PROMPT>
Copy each record below exactly, please, and leave its pictures out.

Before-and-after change records:
┄┄┄┄┄┄┄┄┄┄┄┄┄┄┄┄┄┄┄┄

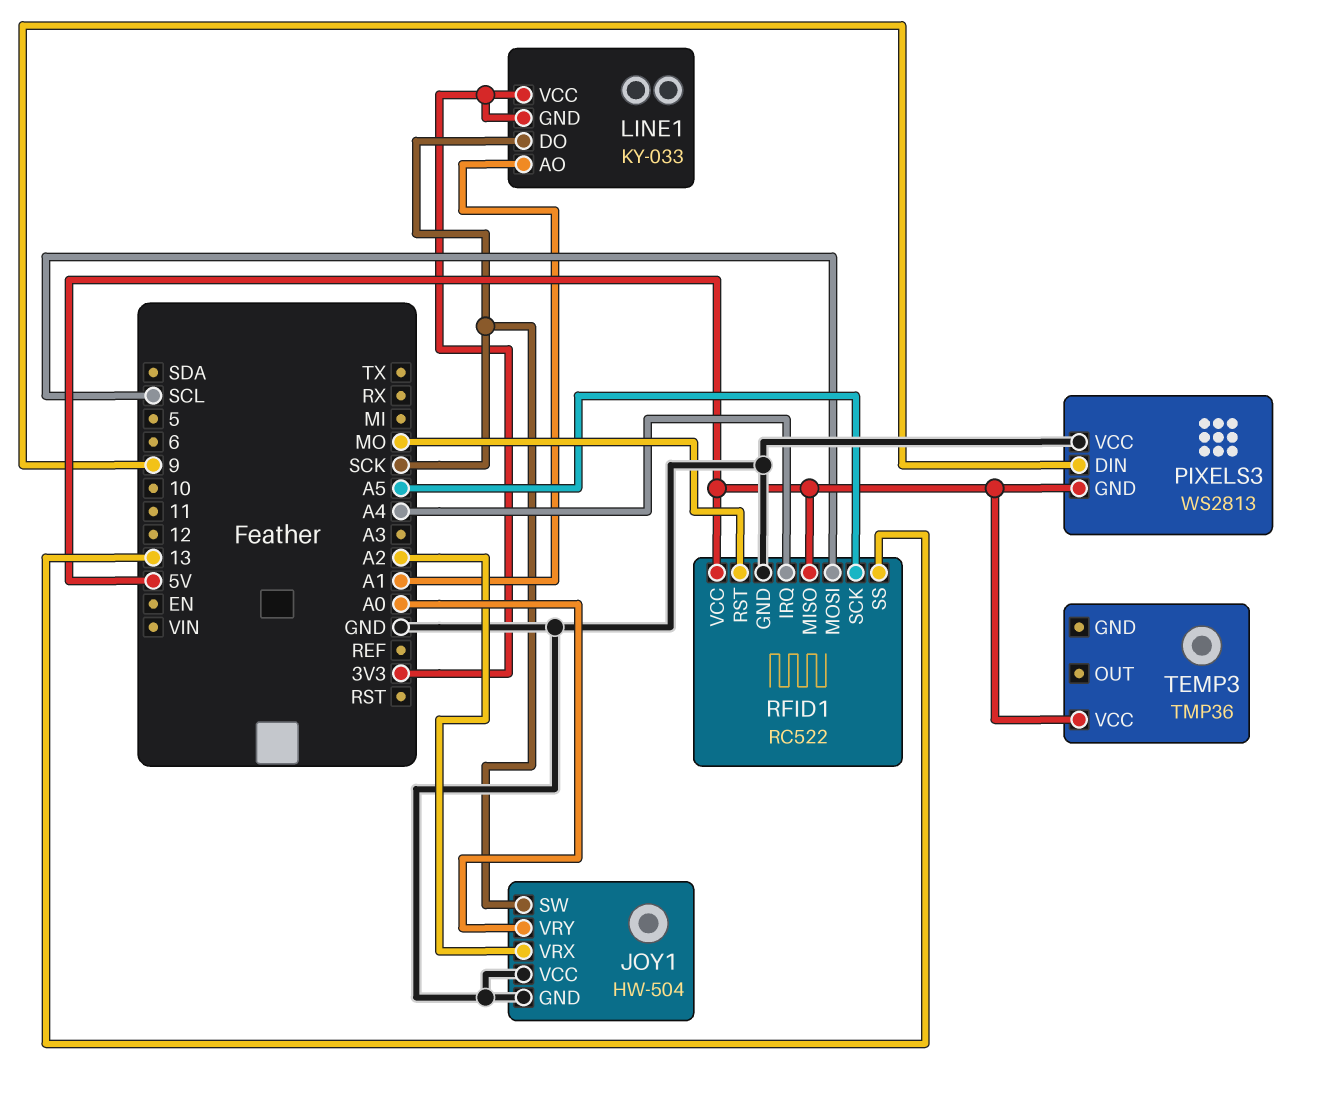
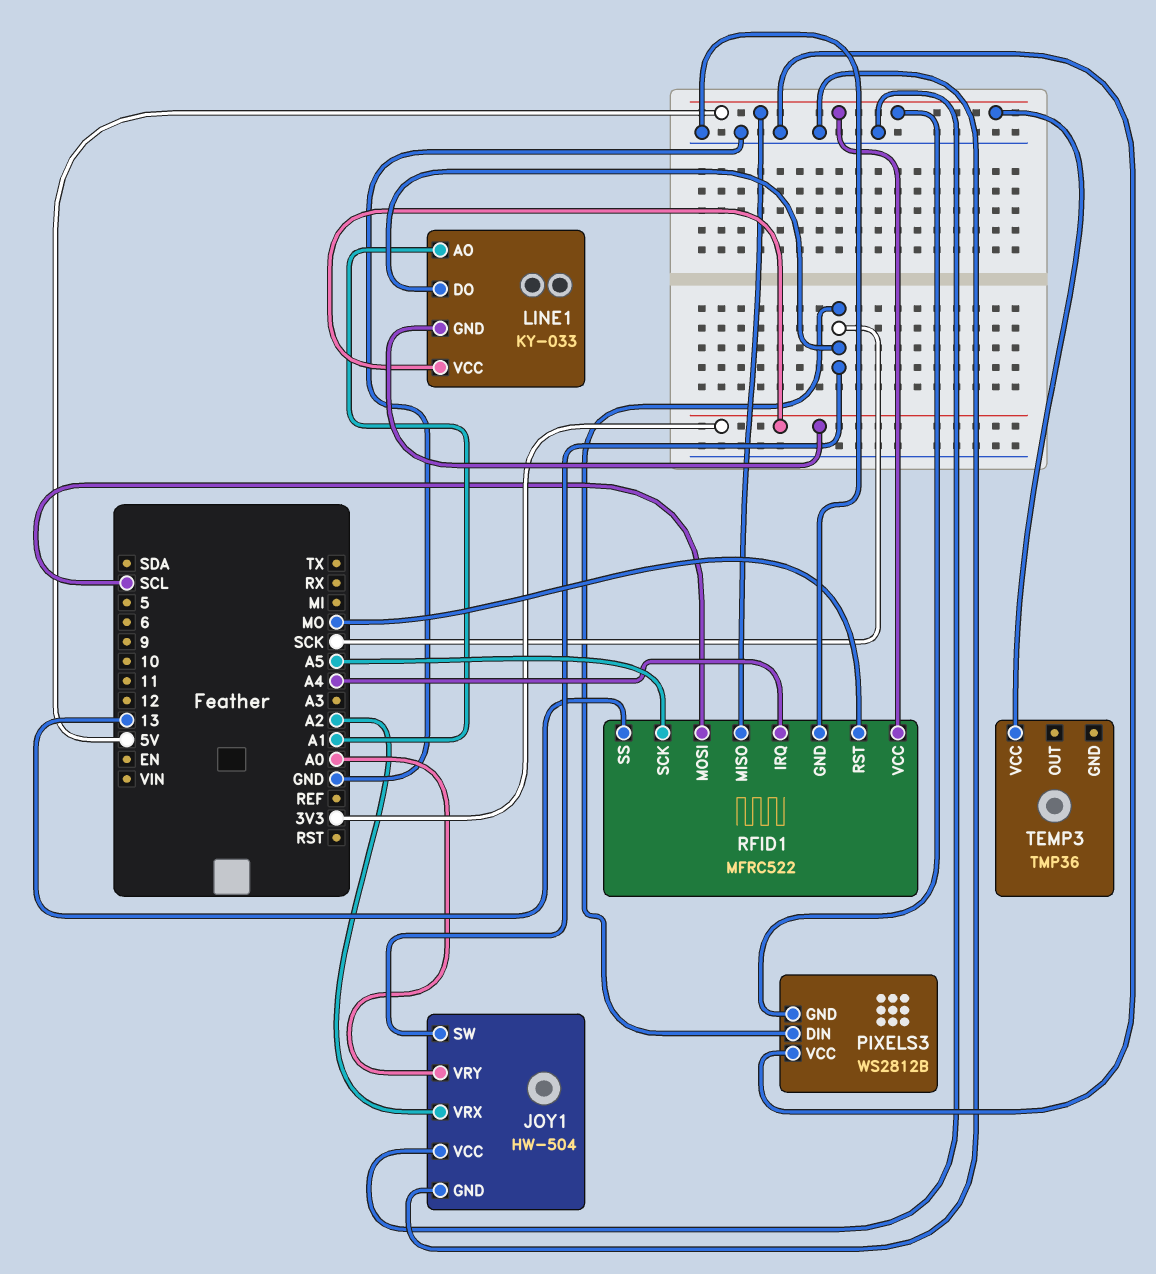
PIXELS3: WS2813 -> WS2812B
PIXELS3 pin DIN: 9 -> SCK
RFID1: RC522 -> MFRC522

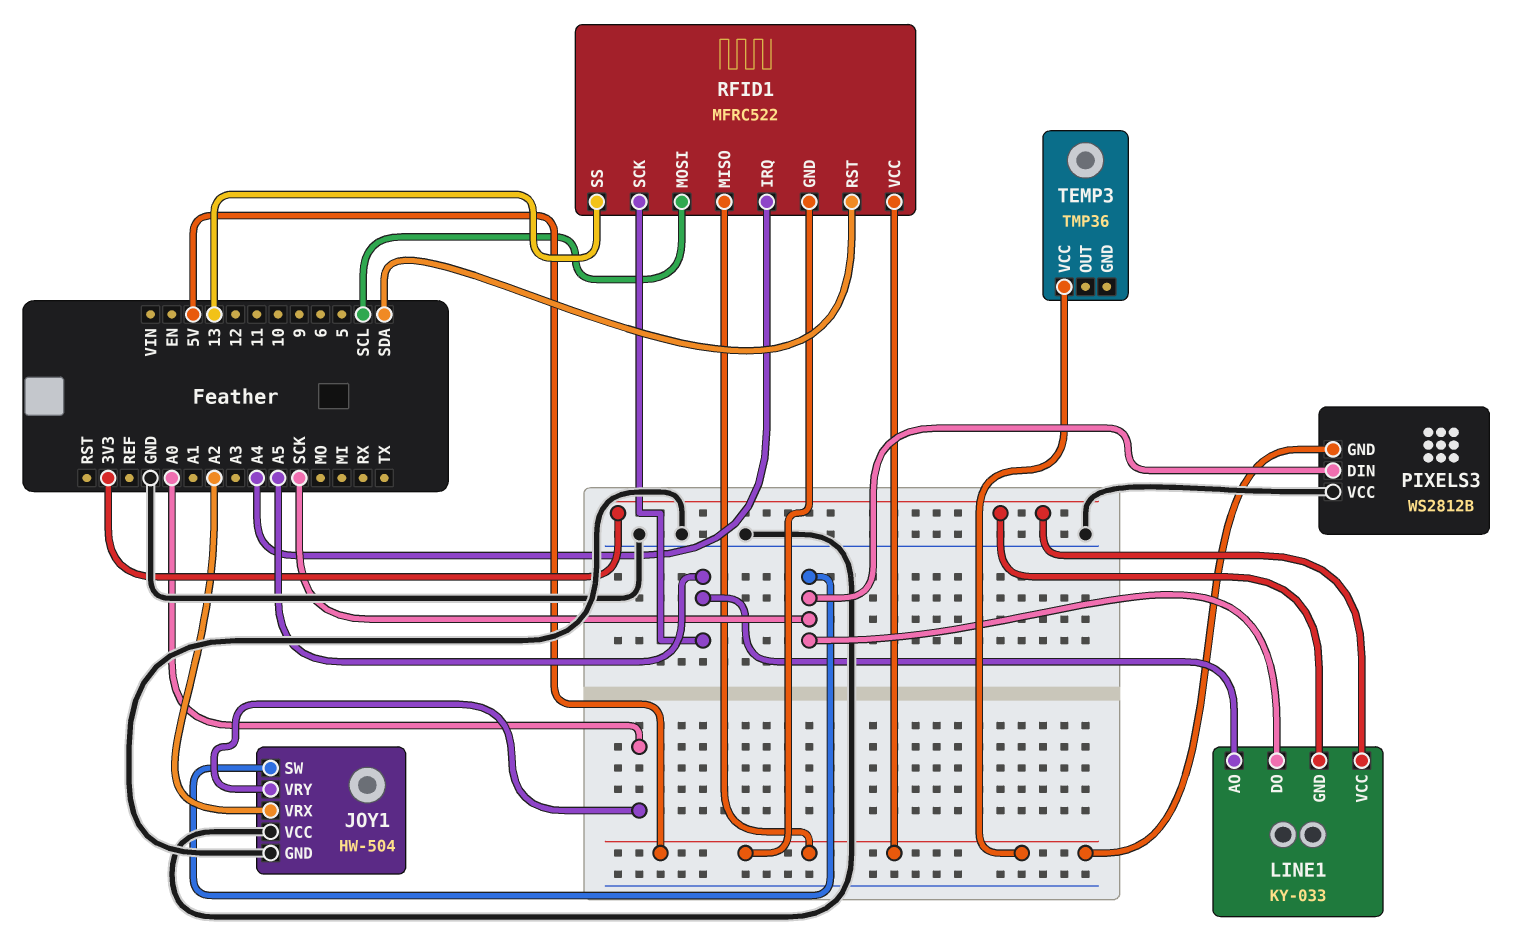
LINE1 pin AO: A1 -> A5
RFID1 pin GND: GND -> 5V
RFID1 pin RST: MO -> SDA

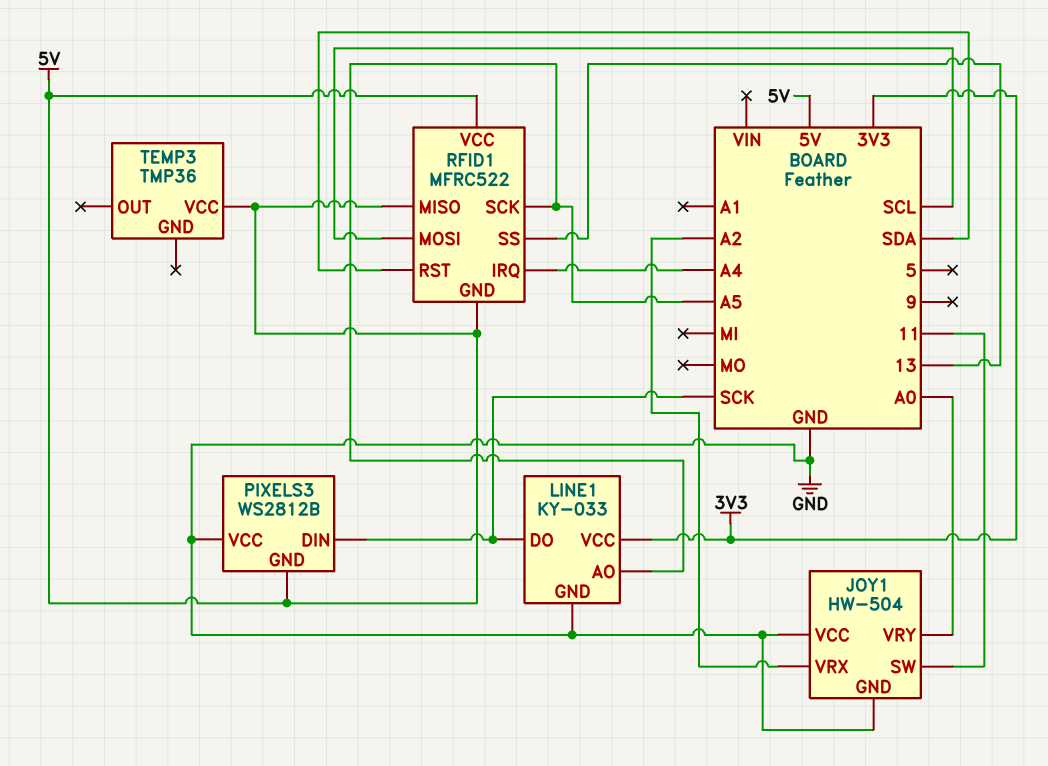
JOY1 pin SW: SCK -> 11
LINE1 pin GND: 3V3 -> GND

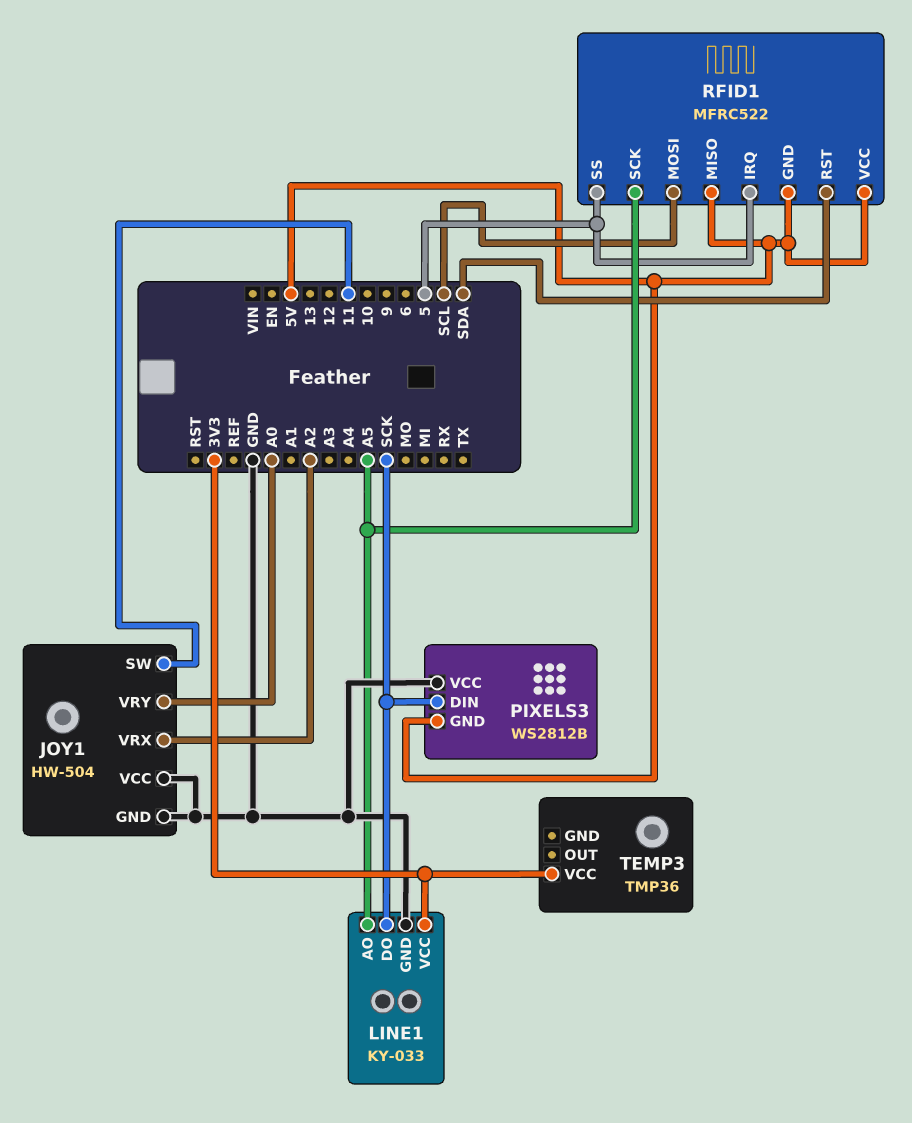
RFID1 pin IRQ: A4 -> 5
RFID1 pin SS: 13 -> 5
TEMP3 pin VCC: 5V -> 3V3

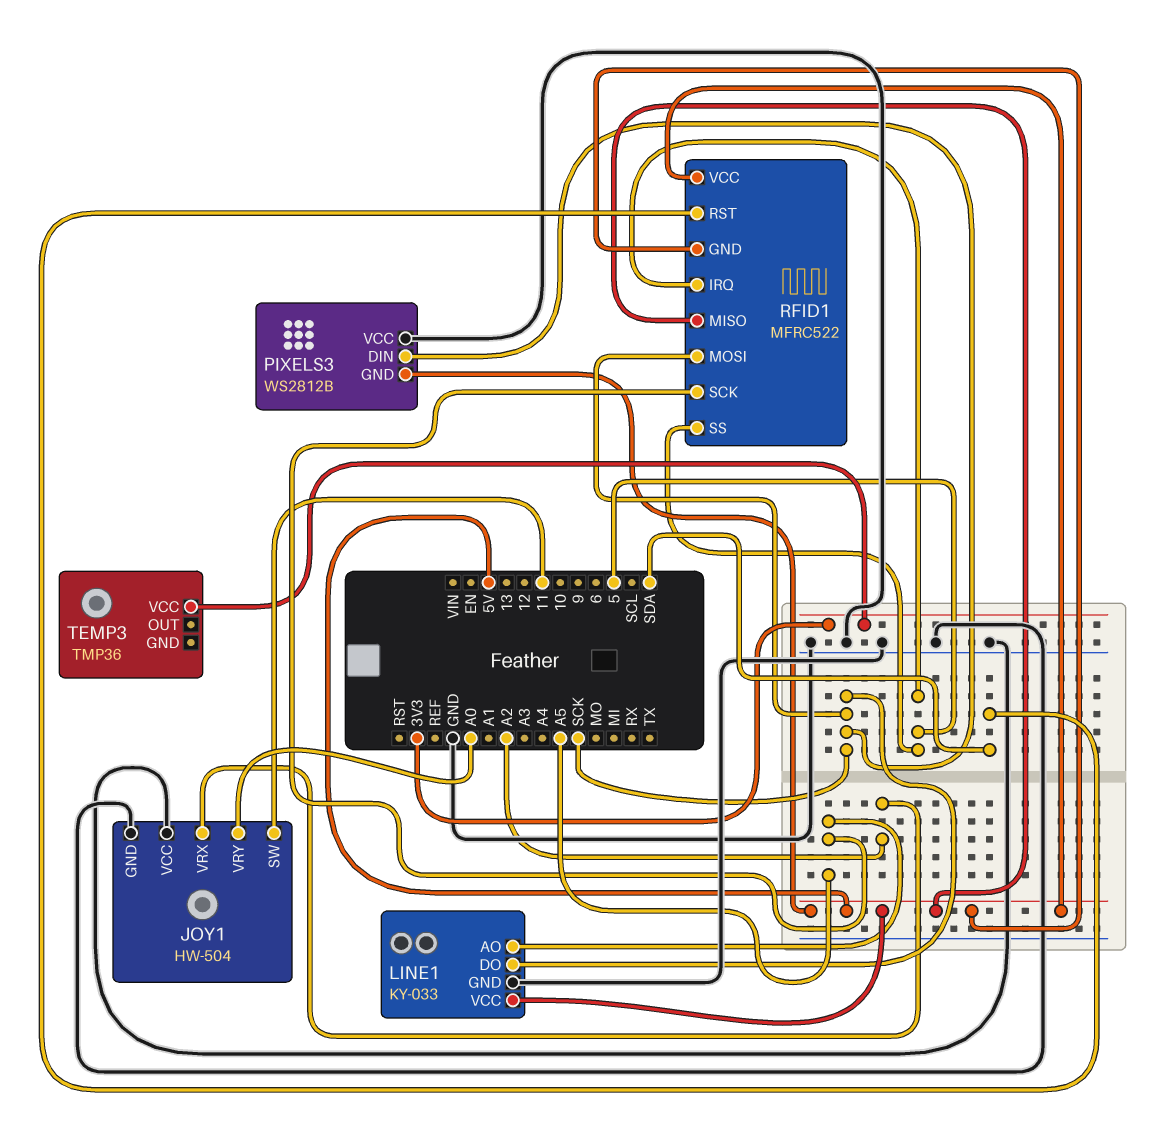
LINE1 pin VCC: 3V3 -> 5V
RFID1 pin MOSI: SCL -> SCK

┄┄┄┄┄┄┄┄┄┄┄┄┄┄┄┄┄┄┄┄

WRITTEN ANSWER>
PIXELS3: WS2813 -> WS2812B
PIXELS3 pin DIN: 9 -> SCK
RFID1: RC522 -> MFRC522

LINE1 pin AO: A1 -> A5
RFID1 pin GND: GND -> 5V
RFID1 pin RST: MO -> SDA

JOY1 pin SW: SCK -> 11
LINE1 pin GND: 3V3 -> GND

RFID1 pin IRQ: A4 -> 5
RFID1 pin SS: 13 -> 5
TEMP3 pin VCC: 5V -> 3V3

LINE1 pin VCC: 3V3 -> 5V
RFID1 pin MOSI: SCL -> SCK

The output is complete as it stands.